Excerpts from a dataset

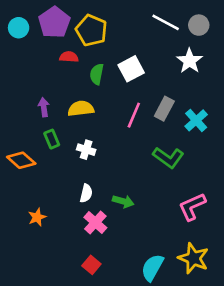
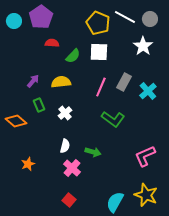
yellow pentagon: (91, 30) -> (98, 23), moved
white square: (131, 69) -> (99, 52), turned 30
green semicircle: (97, 74) -> (73, 56), turned -147
purple arrow: (44, 107) -> (33, 81), turned 48
white cross: (86, 150) -> (65, 113), turned 32
green L-shape: (168, 158) -> (113, 119), moved

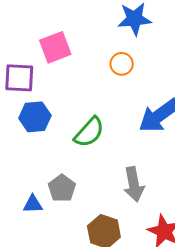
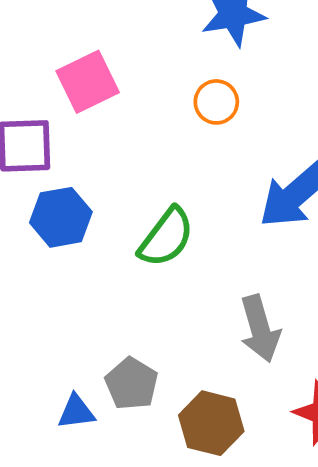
gray pentagon: (62, 188) -> (132, 384), moved
blue triangle: (33, 204) -> (76, 412), moved

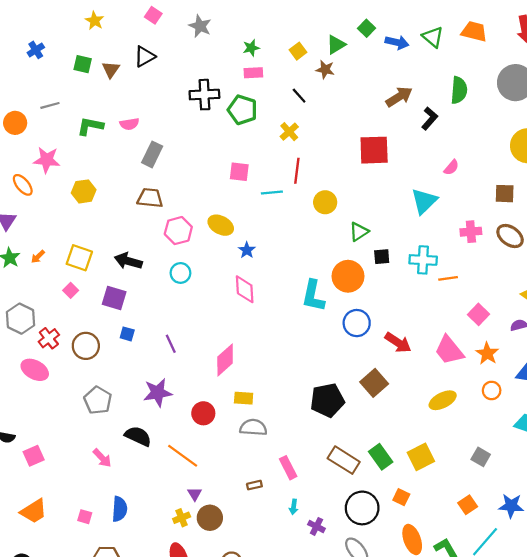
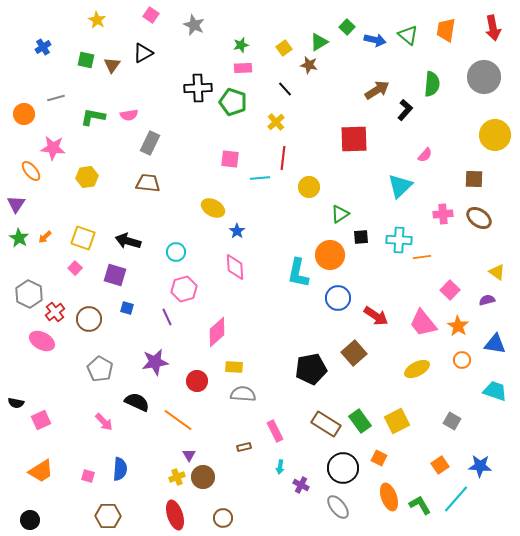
orange trapezoid: (474, 31) -> (446, 30), turned -95
pink hexagon: (178, 231) -> (184, 289), moved

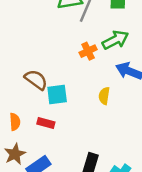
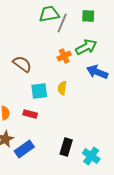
brown semicircle: (36, 80) -> (22, 64), moved
yellow semicircle: (104, 96) -> (62, 88), moved

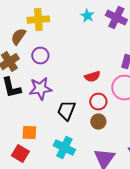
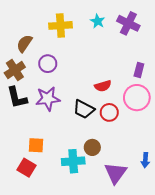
yellow cross: (38, 20) -> (60, 25), moved
black trapezoid: (66, 111) -> (84, 109), moved, turned -85
brown circle: (98, 122) -> (92, 147), moved
cyan cross: (64, 148) -> (73, 161), turned -30

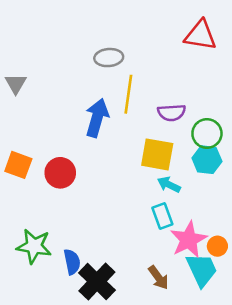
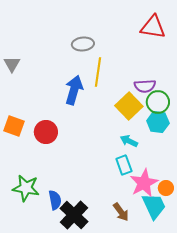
purple semicircle: (172, 113) -> (145, 86), moved
yellow square: (157, 154) -> (129, 106), moved, turned 36

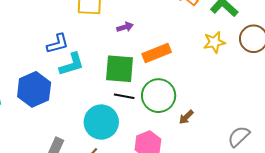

PROBLEM. Output the entries above exactly. Do not include the pictures.

RESPONSE TO THIS TASK.
yellow pentagon: (91, 30) -> (98, 23), moved
white square: (131, 69) -> (99, 52), turned 30
green semicircle: (97, 74) -> (73, 56), turned -147
purple arrow: (44, 107) -> (33, 81), turned 48
white cross: (86, 150) -> (65, 113), turned 32
green L-shape: (168, 158) -> (113, 119), moved

gray pentagon: (62, 188) -> (132, 384), moved
blue triangle: (33, 204) -> (76, 412), moved

orange trapezoid: (474, 31) -> (446, 30), turned -95
pink hexagon: (178, 231) -> (184, 289), moved

brown semicircle: (36, 80) -> (22, 64), moved
yellow semicircle: (104, 96) -> (62, 88), moved

yellow cross: (38, 20) -> (60, 25), moved
black trapezoid: (66, 111) -> (84, 109), moved, turned -85
brown circle: (98, 122) -> (92, 147), moved
cyan cross: (64, 148) -> (73, 161), turned -30

purple semicircle: (172, 113) -> (145, 86), moved
yellow square: (157, 154) -> (129, 106), moved, turned 36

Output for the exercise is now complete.